**Task**
Copy each line containing the word "black" from the records that follow, please.

**Exercise material**
⁂
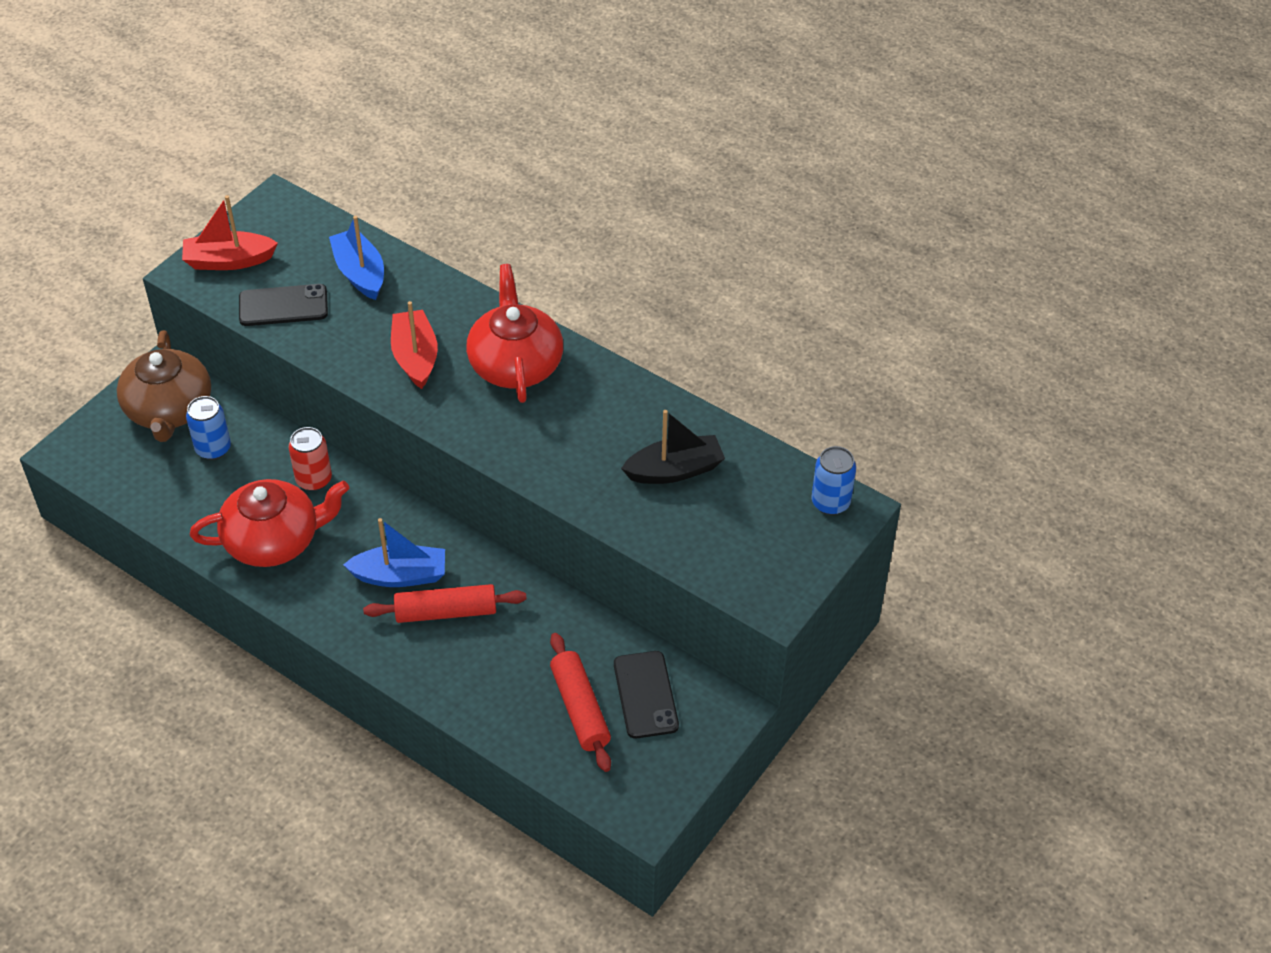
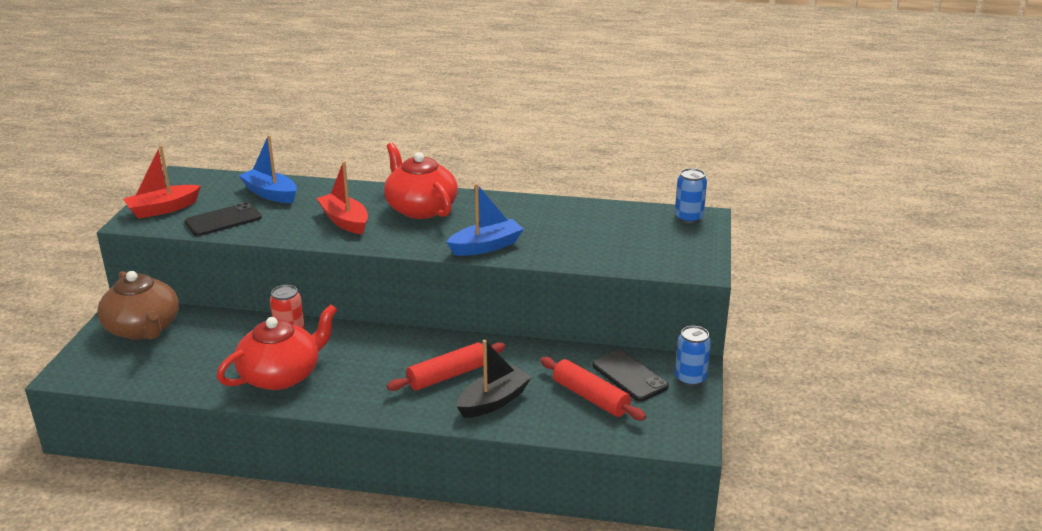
camera: 25 degrees left, 20 degrees down
blue can [186,396,231,460] -> blue can moved to [675,326,711,386]
blue boat [343,518,445,587] -> blue boat moved to [447,183,524,256]
black boat [621,410,725,484] -> black boat moved to [457,340,532,418]

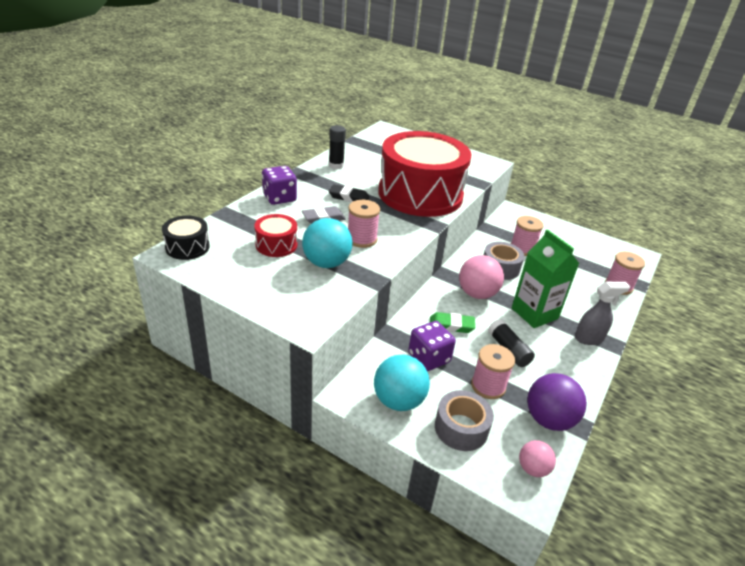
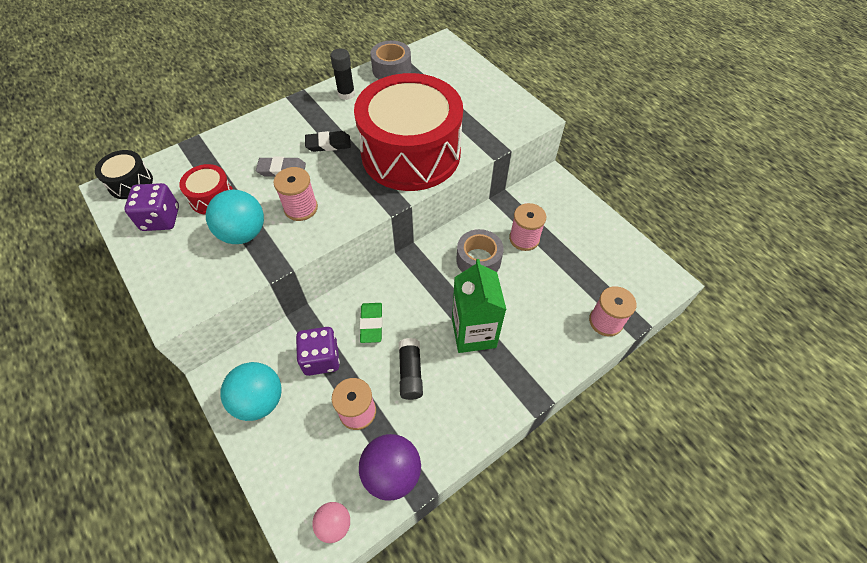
camera: 25 degrees right, 20 degrees up
purple dice [262,166,297,205] -> purple dice moved to [124,183,179,231]
black eraser [329,184,370,202] -> black eraser turned 45 degrees counterclockwise [305,131,351,152]
green eraser [430,312,475,333] -> green eraser turned 60 degrees clockwise [360,303,383,343]
grey tape [435,390,494,451] -> grey tape moved to [370,41,411,79]
pink ball [459,255,504,299] -> none
grey spray bottle [575,282,630,345] -> none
⁂
**Answer section**
black boat [621,410,725,484] -> black boat moved to [457,340,532,418]
black eraser [329,184,370,202] -> black eraser turned 45 degrees counterclockwise [305,131,351,152]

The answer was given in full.